§ **Problem requirements**
Each line from the one containing "yellow semicircle: (48, 80)" through the end of the data is to be written out exactly, and nothing more.

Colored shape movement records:
◆ ◆ ◆
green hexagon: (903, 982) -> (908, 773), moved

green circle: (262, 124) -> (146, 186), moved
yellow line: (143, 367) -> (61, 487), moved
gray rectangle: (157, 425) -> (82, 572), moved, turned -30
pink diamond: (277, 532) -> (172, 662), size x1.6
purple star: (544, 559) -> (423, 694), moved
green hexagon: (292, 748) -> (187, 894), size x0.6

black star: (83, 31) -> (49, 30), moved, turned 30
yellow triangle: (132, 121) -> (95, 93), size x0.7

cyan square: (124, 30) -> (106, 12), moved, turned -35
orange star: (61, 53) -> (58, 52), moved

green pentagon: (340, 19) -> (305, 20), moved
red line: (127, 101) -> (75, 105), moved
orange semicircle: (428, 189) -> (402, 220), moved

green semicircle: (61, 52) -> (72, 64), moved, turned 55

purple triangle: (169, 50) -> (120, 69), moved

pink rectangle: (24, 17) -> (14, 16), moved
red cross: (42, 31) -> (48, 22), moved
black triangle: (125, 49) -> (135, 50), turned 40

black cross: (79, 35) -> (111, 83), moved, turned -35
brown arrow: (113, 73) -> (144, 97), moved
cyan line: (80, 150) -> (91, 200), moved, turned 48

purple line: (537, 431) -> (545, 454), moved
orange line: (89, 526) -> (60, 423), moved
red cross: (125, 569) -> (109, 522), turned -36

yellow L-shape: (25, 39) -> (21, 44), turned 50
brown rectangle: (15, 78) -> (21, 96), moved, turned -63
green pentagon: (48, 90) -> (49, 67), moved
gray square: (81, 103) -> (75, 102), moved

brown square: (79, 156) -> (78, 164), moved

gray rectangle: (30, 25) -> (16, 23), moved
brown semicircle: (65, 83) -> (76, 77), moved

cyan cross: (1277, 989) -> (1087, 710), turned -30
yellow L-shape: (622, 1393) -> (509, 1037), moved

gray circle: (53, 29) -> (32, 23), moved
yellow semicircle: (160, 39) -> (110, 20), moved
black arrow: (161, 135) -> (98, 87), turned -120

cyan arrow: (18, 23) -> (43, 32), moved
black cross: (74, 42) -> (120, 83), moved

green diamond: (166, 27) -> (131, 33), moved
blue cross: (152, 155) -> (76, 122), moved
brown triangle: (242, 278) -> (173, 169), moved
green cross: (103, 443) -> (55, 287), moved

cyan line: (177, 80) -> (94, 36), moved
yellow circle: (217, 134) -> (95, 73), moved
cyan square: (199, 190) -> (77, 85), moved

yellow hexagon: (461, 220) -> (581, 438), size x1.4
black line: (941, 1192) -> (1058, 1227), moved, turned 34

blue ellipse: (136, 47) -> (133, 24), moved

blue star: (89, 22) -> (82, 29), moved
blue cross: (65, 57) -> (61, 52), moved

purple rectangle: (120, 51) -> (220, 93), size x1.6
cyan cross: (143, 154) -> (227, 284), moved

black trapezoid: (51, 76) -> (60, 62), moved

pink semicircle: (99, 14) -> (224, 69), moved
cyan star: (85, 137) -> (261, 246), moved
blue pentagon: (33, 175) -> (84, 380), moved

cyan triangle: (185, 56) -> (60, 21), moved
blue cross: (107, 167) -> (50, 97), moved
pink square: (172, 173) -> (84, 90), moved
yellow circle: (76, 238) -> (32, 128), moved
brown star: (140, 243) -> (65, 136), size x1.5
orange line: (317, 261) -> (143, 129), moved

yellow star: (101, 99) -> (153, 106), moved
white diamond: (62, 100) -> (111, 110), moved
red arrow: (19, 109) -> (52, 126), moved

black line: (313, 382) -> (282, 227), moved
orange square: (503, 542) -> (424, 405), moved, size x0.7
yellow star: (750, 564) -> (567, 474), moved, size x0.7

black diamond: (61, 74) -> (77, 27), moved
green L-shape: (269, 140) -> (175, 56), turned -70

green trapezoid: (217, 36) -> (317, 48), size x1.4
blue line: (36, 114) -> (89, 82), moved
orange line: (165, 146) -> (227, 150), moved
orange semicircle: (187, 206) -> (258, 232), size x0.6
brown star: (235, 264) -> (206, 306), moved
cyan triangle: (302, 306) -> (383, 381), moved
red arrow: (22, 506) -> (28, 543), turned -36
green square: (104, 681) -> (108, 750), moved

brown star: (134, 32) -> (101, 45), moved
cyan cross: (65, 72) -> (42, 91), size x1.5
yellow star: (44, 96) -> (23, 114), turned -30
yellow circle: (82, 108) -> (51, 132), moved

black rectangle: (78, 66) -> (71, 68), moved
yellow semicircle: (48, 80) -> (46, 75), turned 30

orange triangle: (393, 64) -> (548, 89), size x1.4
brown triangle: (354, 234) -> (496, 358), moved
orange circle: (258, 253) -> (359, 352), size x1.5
◆ ◆ ◆
§ **Expected answer**
yellow semicircle: (48, 80) -> (46, 75), turned 30

orange triangle: (393, 64) -> (548, 89), size x1.4
brown triangle: (354, 234) -> (496, 358), moved
orange circle: (258, 253) -> (359, 352), size x1.5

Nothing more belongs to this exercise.